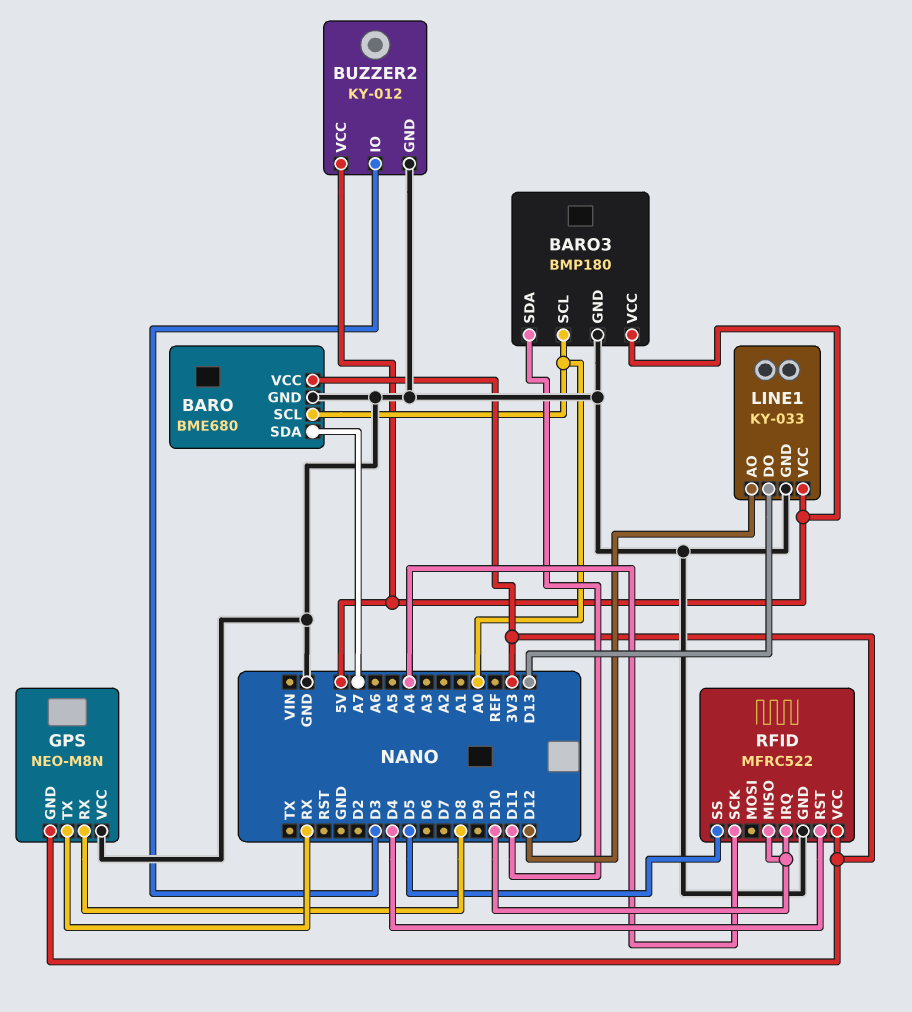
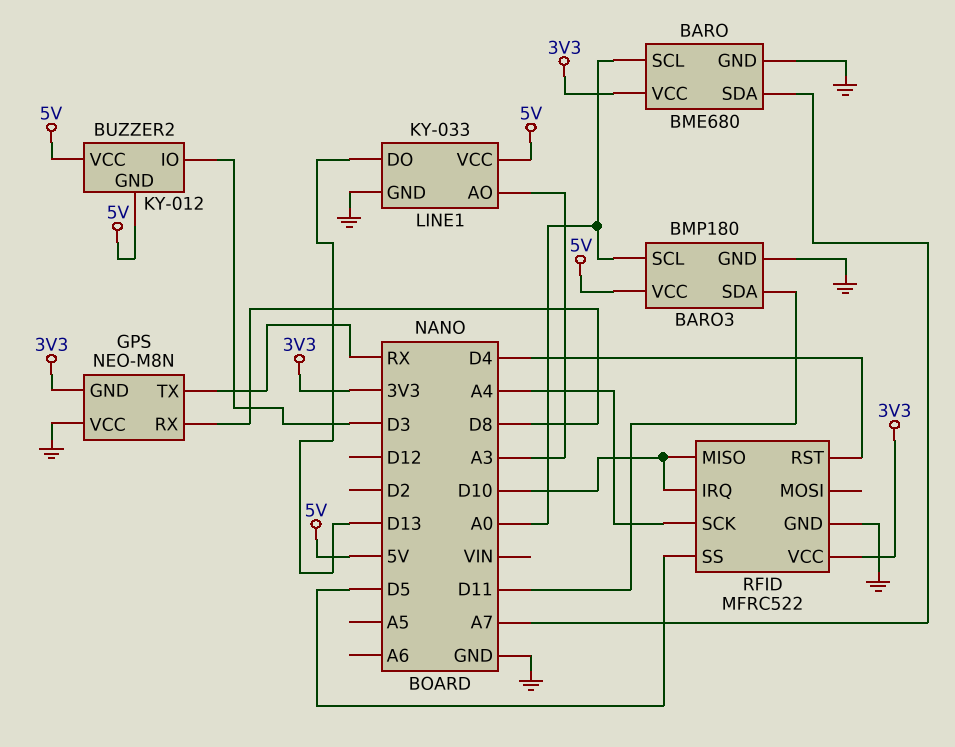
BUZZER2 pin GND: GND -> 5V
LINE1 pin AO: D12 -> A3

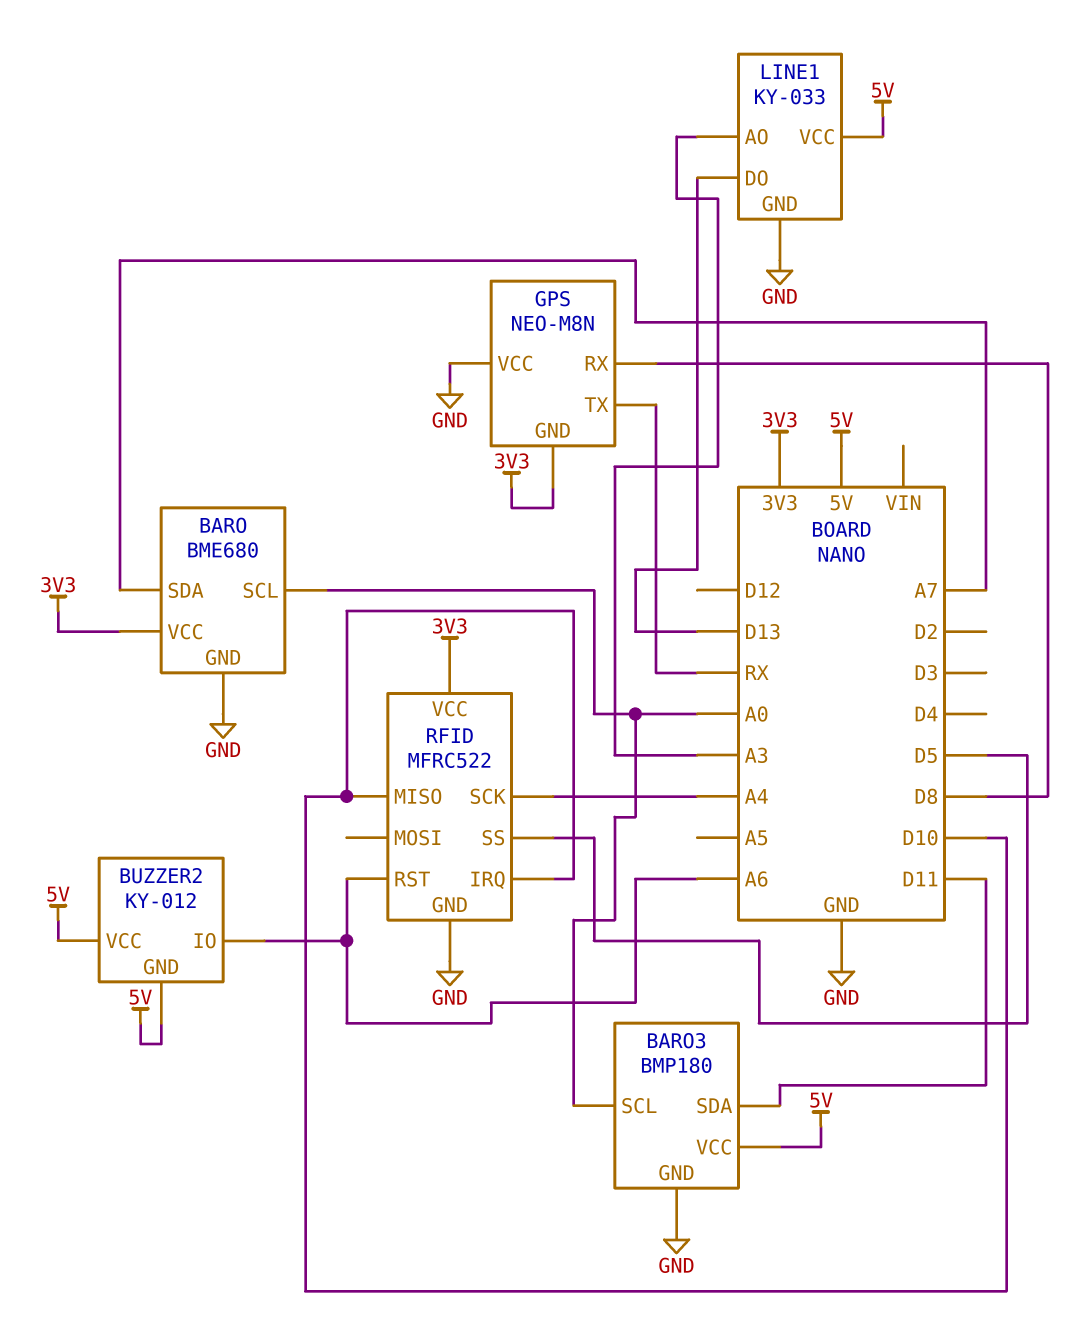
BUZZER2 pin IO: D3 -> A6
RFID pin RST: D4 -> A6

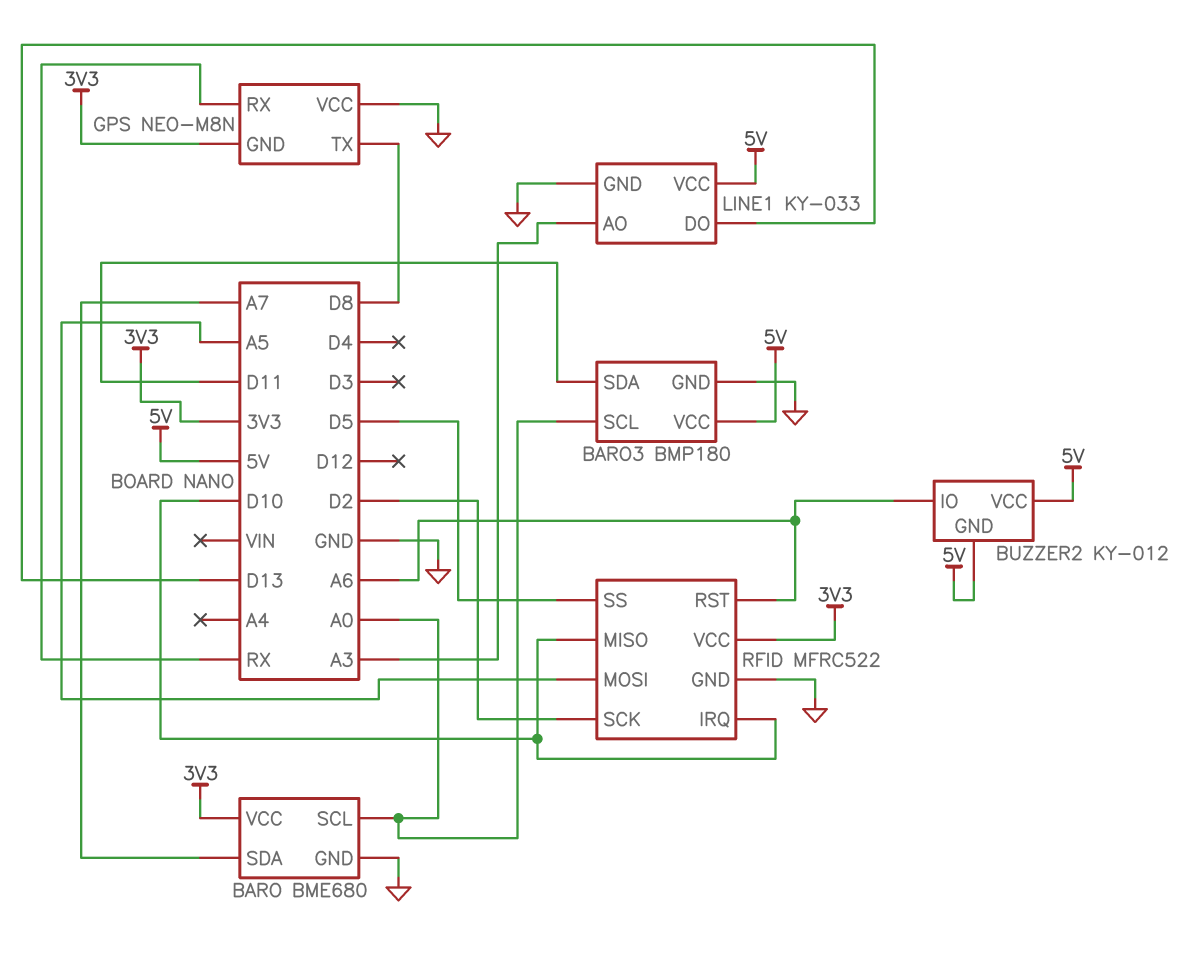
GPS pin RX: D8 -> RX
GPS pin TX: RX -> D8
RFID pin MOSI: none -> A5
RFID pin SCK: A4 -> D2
● ● ● ● ●
**DIRECTIONS FOR THIS TASK**
The records, exactly as written but without images, should be returned.

**TASK SOLUTION**
BUZZER2 pin GND: GND -> 5V
LINE1 pin AO: D12 -> A3

BUZZER2 pin IO: D3 -> A6
RFID pin RST: D4 -> A6

GPS pin RX: D8 -> RX
GPS pin TX: RX -> D8
RFID pin MOSI: none -> A5
RFID pin SCK: A4 -> D2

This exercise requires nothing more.